• EXERCISE INPUT

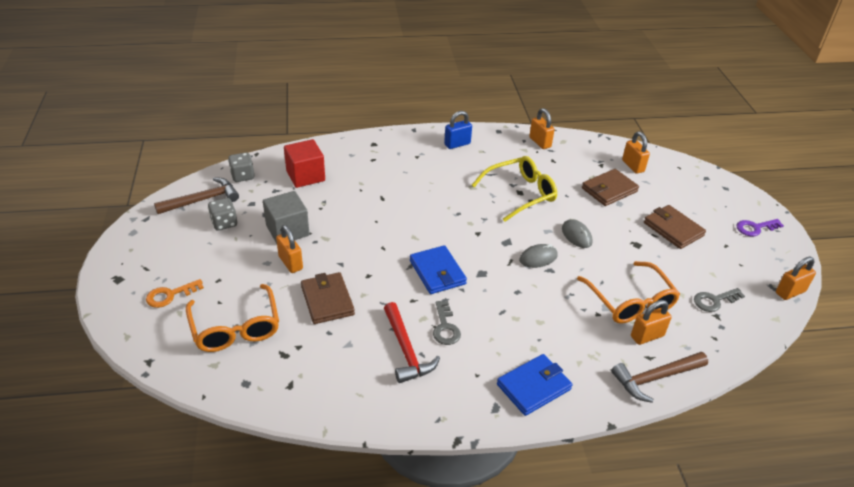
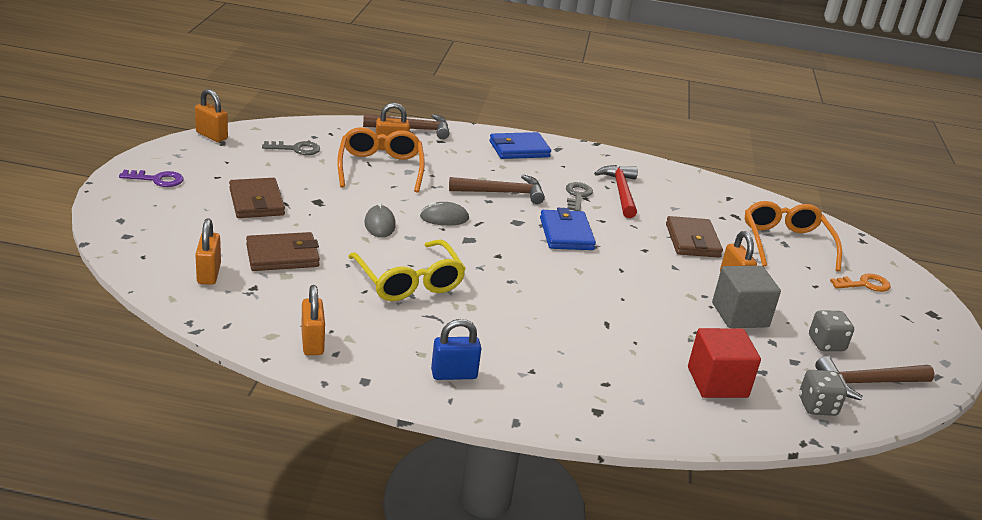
camera: 165 degrees left, 10 degrees down
(512, 306) = (502, 193): none -> brown hammer
(520, 193) = (409, 281): yellow glasses -> yellow glasses turned 105 degrees counterclockwise
(790, 292) = (211, 136): orange padlock -> orange padlock turned 45 degrees clockwise

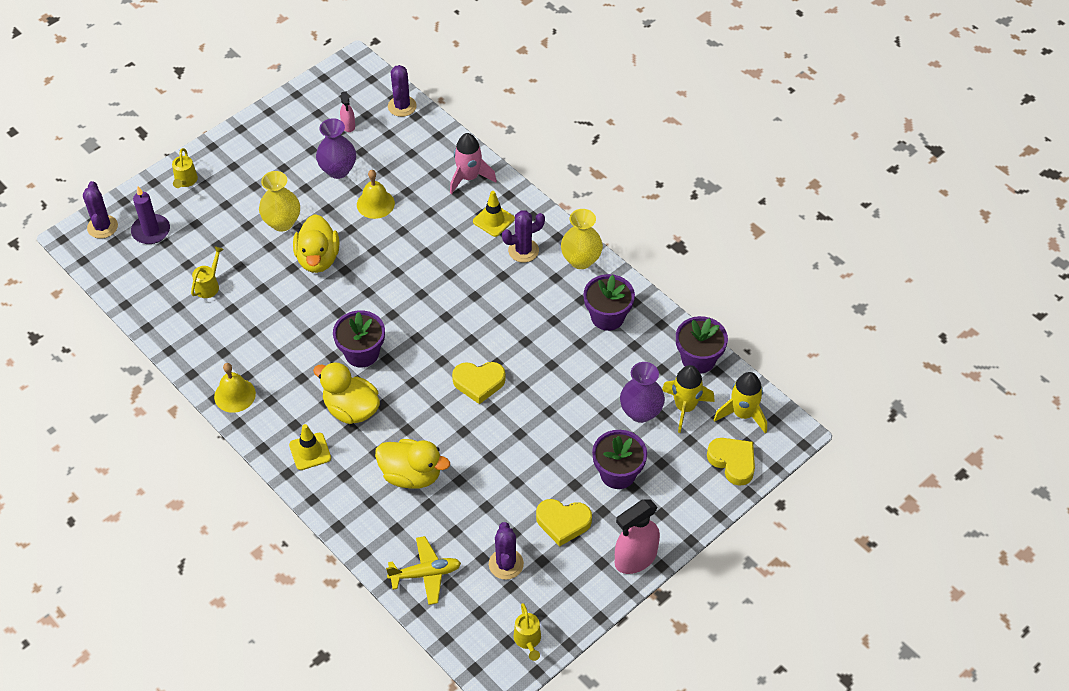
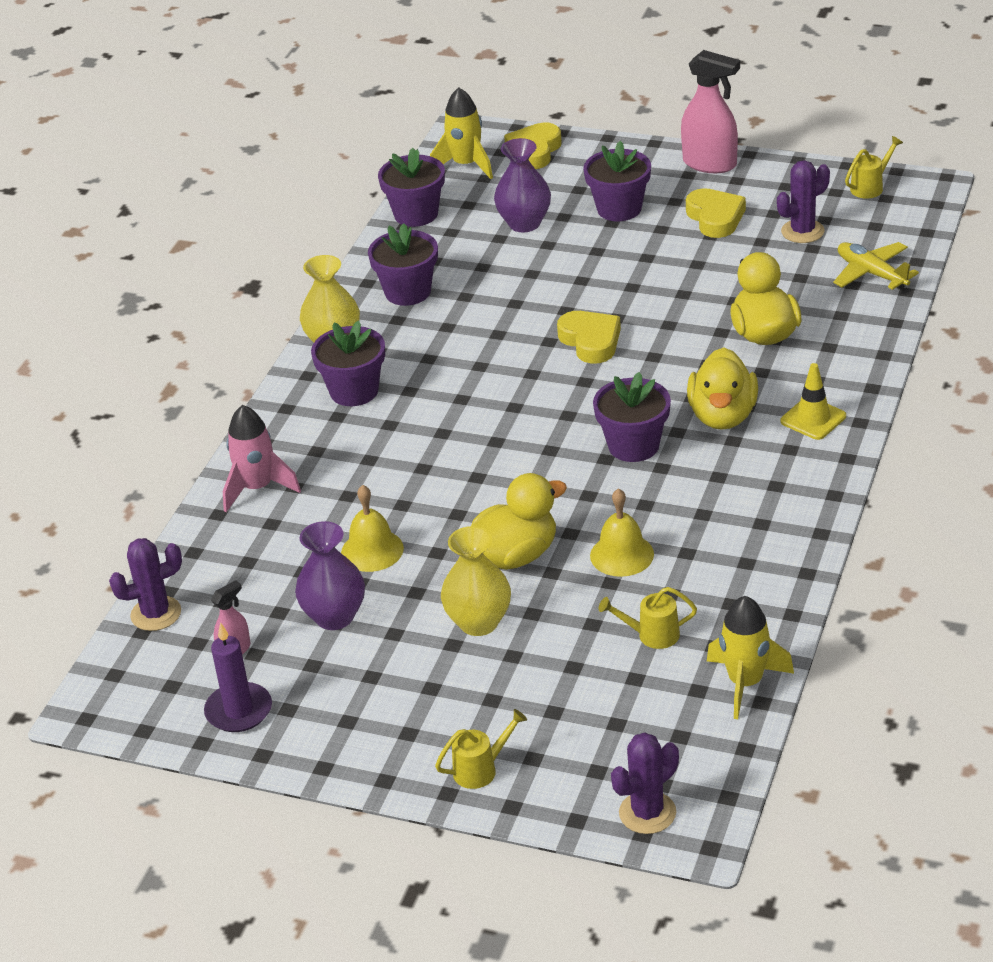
camera: 115 degrees left, 15 degrees down
(151, 231) = (608, 752): purple candle -> purple candle (239, 711)
(235, 395) = (799, 518): yellow bell -> yellow bell (622, 555)
(493, 220) = (320, 435): yellow traffic cone -> none
(523, 250) = (354, 391): purple cactus -> purple flower pot
(685, 407) = (491, 200): yellow rocket -> yellow rocket (745, 683)

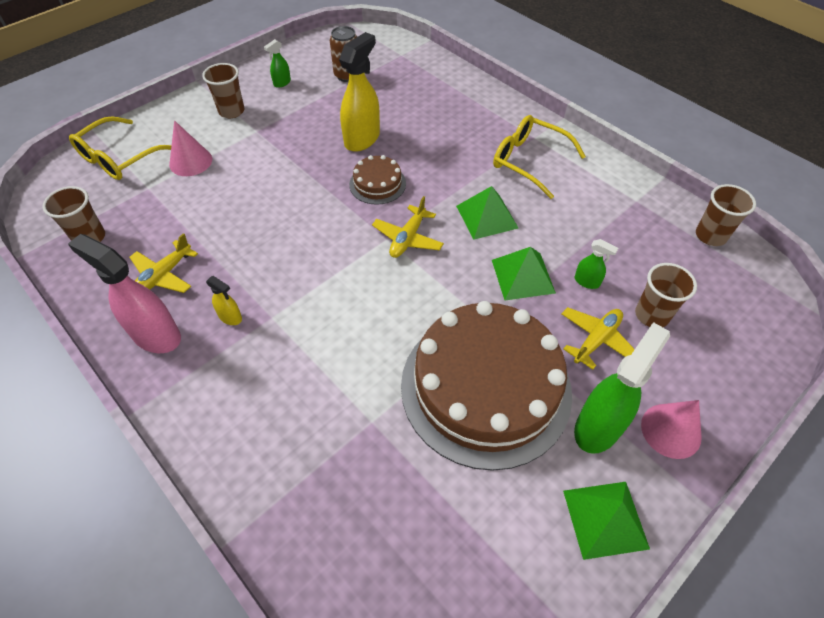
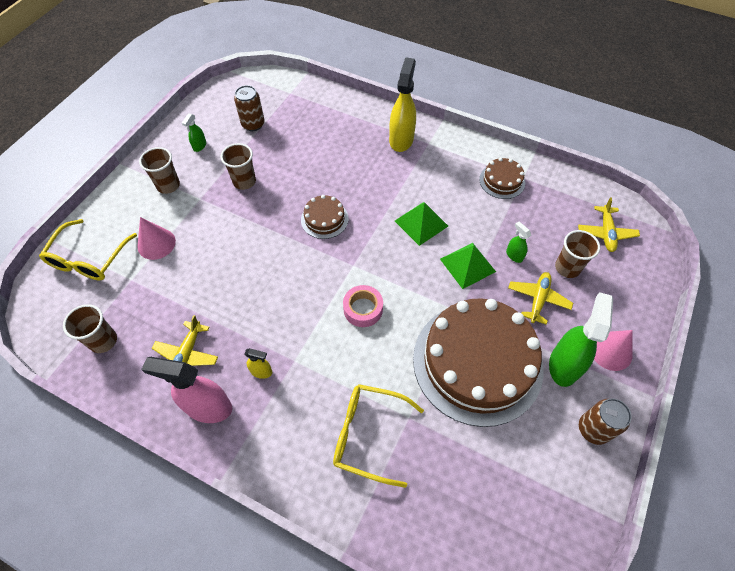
camera: 20 degrees left, 5 degrees up
(362, 139) = (293, 181): yellow spray bottle -> yellow spray bottle (401, 139)
(375, 287) = (363, 309): none -> pink tape
(408, 238) = (369, 260): yellow plane -> yellow plane (606, 233)
(529, 161) = (433, 165): yellow glasses -> yellow glasses (368, 434)
(587, 282) = (514, 255): green spray bottle -> green spray bottle turned 135 degrees counterclockwise
(605, 519) = (593, 429): green pyramid -> brown can
(607, 197) = (502, 181): none -> brown cake
(710, 236) = (583, 192): brown cup -> brown cup (244, 181)

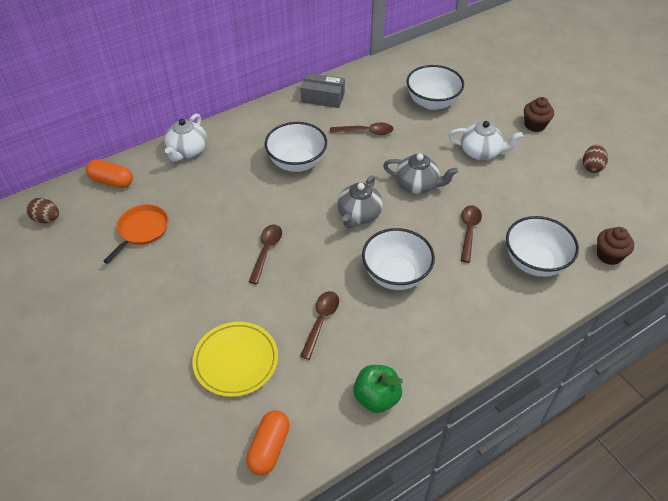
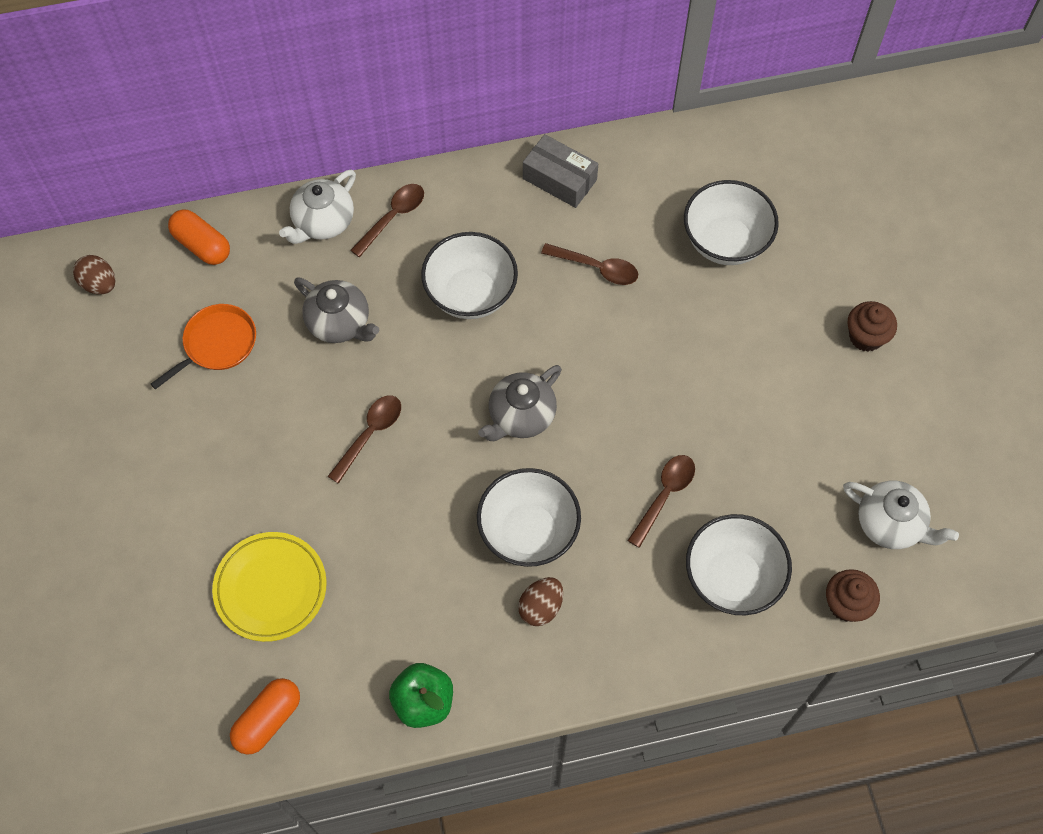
camera: 20 degrees right, 15 degrees up
(321, 321) = (399, 568): brown spoon -> brown spoon (393, 217)
(417, 185) = (628, 391): grey teapot -> grey teapot (339, 323)
(481, 152) = (753, 362): white teapot -> white teapot (890, 524)
(591, 167) = (911, 444): brown egg -> brown egg (541, 607)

• WHAT NEEDS TO BE DONE
Line by line, write out the entries exactly, and leave the pictures out.

• OUTPUT OF THE TASK
camera: 165 degrees left, 10 degrees down
(512, 306) = (502, 193): none -> brown hammer
(520, 193) = (409, 281): yellow glasses -> yellow glasses turned 105 degrees counterclockwise
(790, 292) = (211, 136): orange padlock -> orange padlock turned 45 degrees clockwise

camera: 115 degrees left, 15 degrees down
(151, 231) = (608, 752): purple candle -> purple candle (239, 711)
(235, 395) = (799, 518): yellow bell -> yellow bell (622, 555)
(493, 220) = (320, 435): yellow traffic cone -> none
(523, 250) = (354, 391): purple cactus -> purple flower pot
(685, 407) = (491, 200): yellow rocket -> yellow rocket (745, 683)

camera: 20 degrees left, 5 degrees up
(362, 139) = (293, 181): yellow spray bottle -> yellow spray bottle (401, 139)
(375, 287) = (363, 309): none -> pink tape
(408, 238) = (369, 260): yellow plane -> yellow plane (606, 233)
(529, 161) = (433, 165): yellow glasses -> yellow glasses (368, 434)
(587, 282) = (514, 255): green spray bottle -> green spray bottle turned 135 degrees counterclockwise
(605, 519) = (593, 429): green pyramid -> brown can
(607, 197) = (502, 181): none -> brown cake
(710, 236) = (583, 192): brown cup -> brown cup (244, 181)

camera: 20 degrees right, 15 degrees up
(321, 321) = (399, 568): brown spoon -> brown spoon (393, 217)
(417, 185) = (628, 391): grey teapot -> grey teapot (339, 323)
(481, 152) = (753, 362): white teapot -> white teapot (890, 524)
(591, 167) = (911, 444): brown egg -> brown egg (541, 607)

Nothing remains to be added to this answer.